===== Extracted records =====

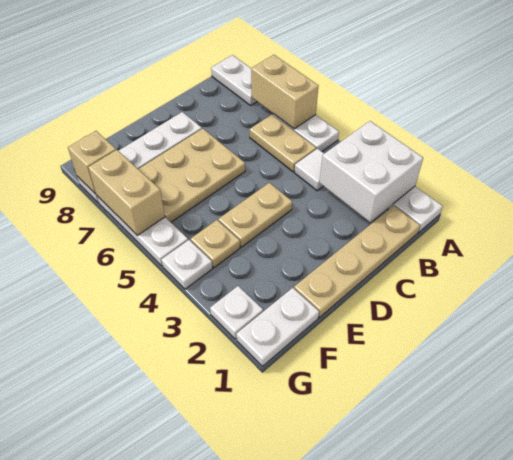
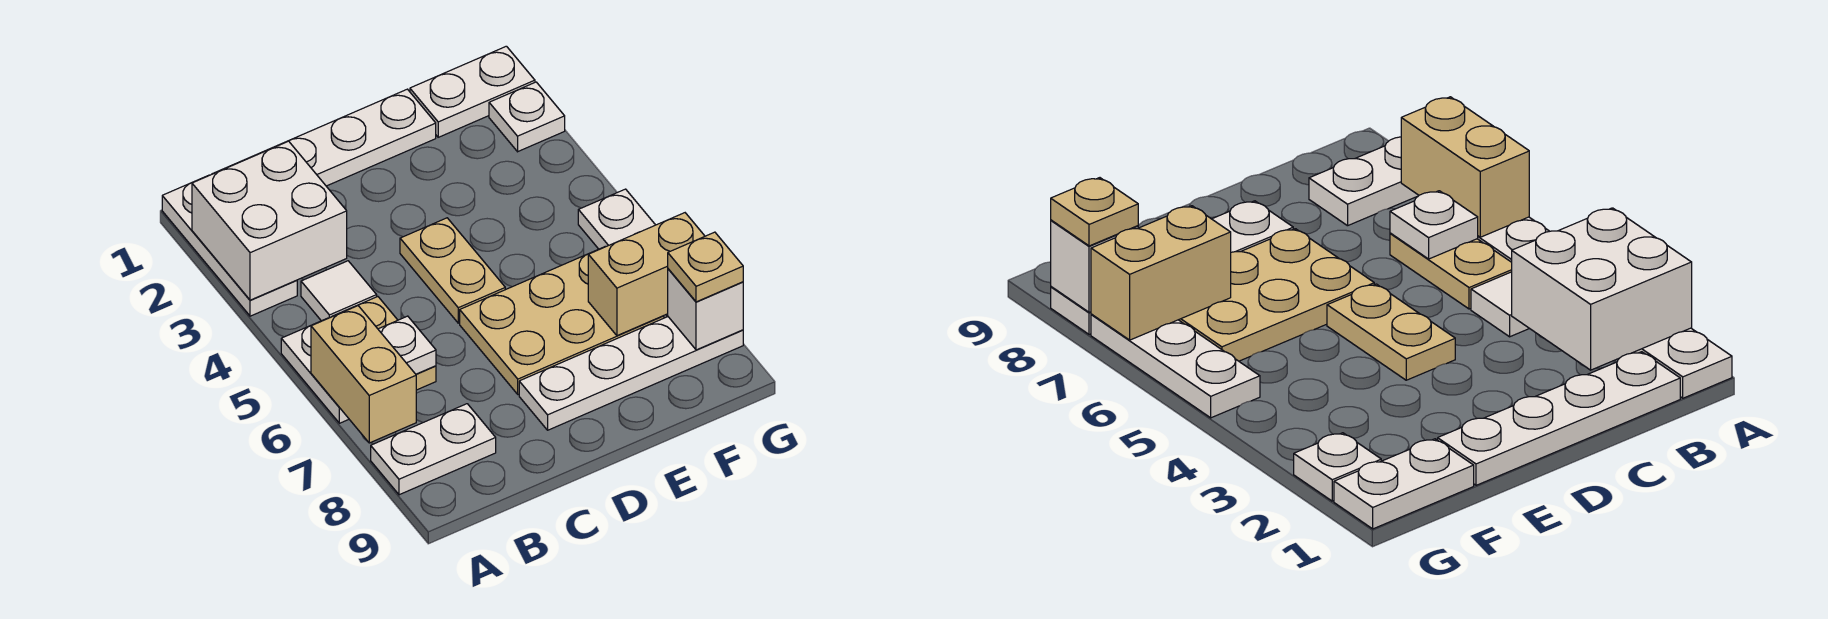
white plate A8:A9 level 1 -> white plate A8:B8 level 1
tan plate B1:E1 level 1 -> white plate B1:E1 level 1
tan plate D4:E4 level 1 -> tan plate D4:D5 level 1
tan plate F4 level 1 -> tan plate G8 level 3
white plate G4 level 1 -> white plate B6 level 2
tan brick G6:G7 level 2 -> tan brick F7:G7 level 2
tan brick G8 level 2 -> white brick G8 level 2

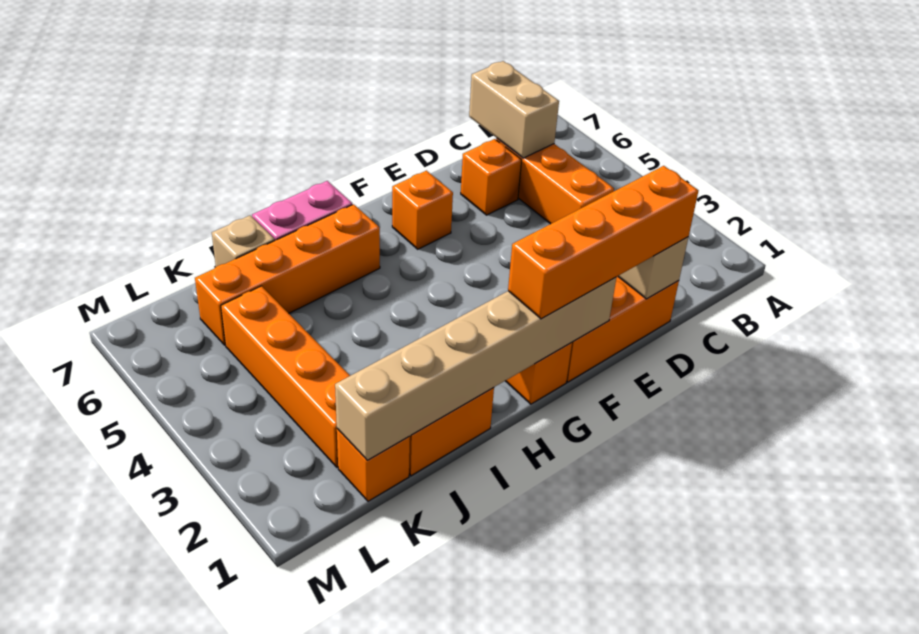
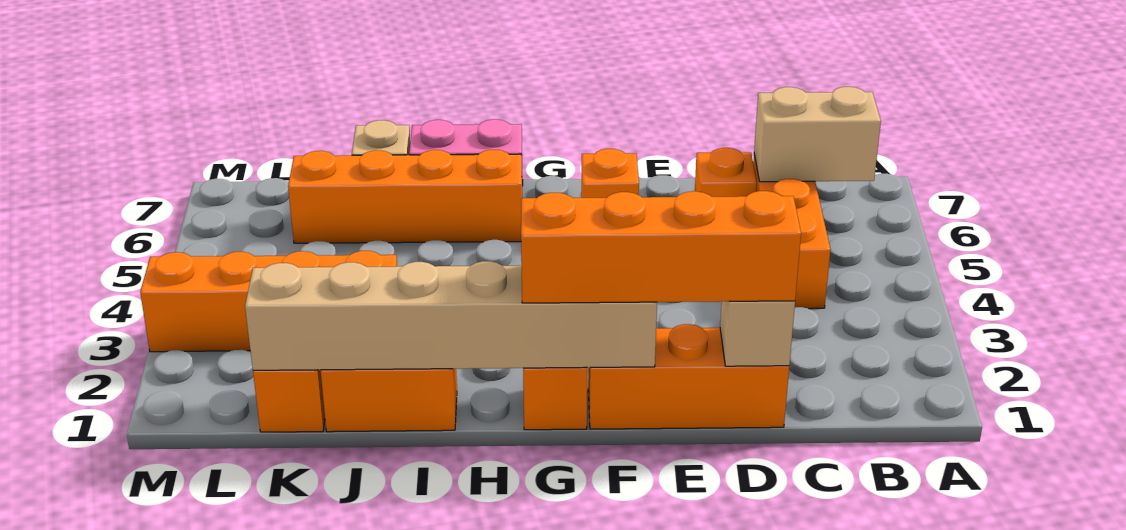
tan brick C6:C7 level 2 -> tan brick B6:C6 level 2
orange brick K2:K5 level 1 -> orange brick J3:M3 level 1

=====
===== Extracted records =====

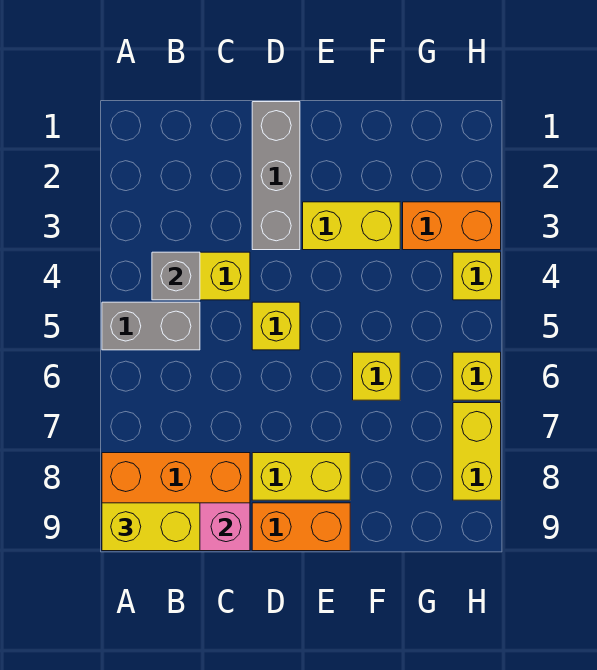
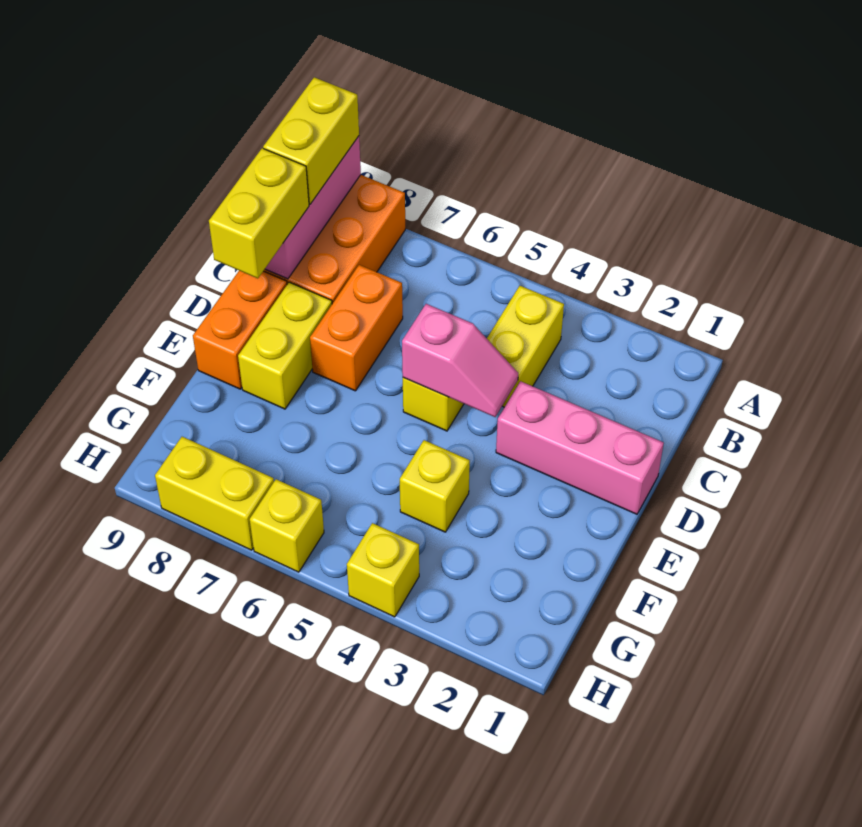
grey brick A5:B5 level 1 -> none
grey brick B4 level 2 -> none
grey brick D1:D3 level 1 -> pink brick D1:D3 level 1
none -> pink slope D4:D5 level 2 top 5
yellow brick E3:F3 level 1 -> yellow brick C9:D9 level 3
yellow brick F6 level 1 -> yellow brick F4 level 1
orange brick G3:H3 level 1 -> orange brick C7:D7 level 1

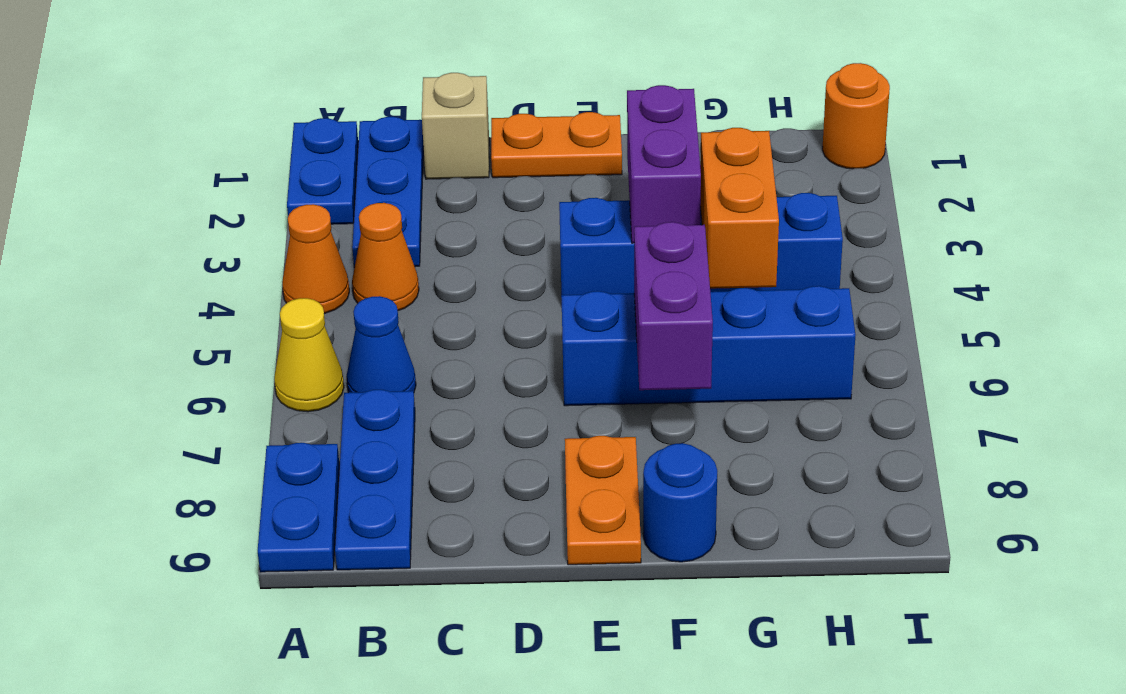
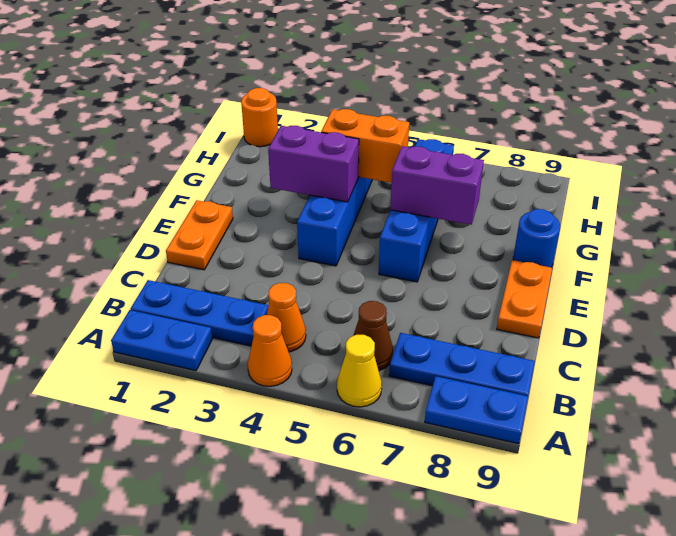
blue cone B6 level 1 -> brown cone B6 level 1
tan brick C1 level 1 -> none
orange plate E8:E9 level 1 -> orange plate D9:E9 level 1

=====

Description of the task » Retype only the lines above from the one with "white plate A8:A9" through the one with "orange brick K2:K5", exactly and with both ends. Images stay out.

Your response »
white plate A8:A9 level 1 -> white plate A8:B8 level 1
tan plate B1:E1 level 1 -> white plate B1:E1 level 1
tan plate D4:E4 level 1 -> tan plate D4:D5 level 1
tan plate F4 level 1 -> tan plate G8 level 3
white plate G4 level 1 -> white plate B6 level 2
tan brick G6:G7 level 2 -> tan brick F7:G7 level 2
tan brick G8 level 2 -> white brick G8 level 2

tan brick C6:C7 level 2 -> tan brick B6:C6 level 2
orange brick K2:K5 level 1 -> orange brick J3:M3 level 1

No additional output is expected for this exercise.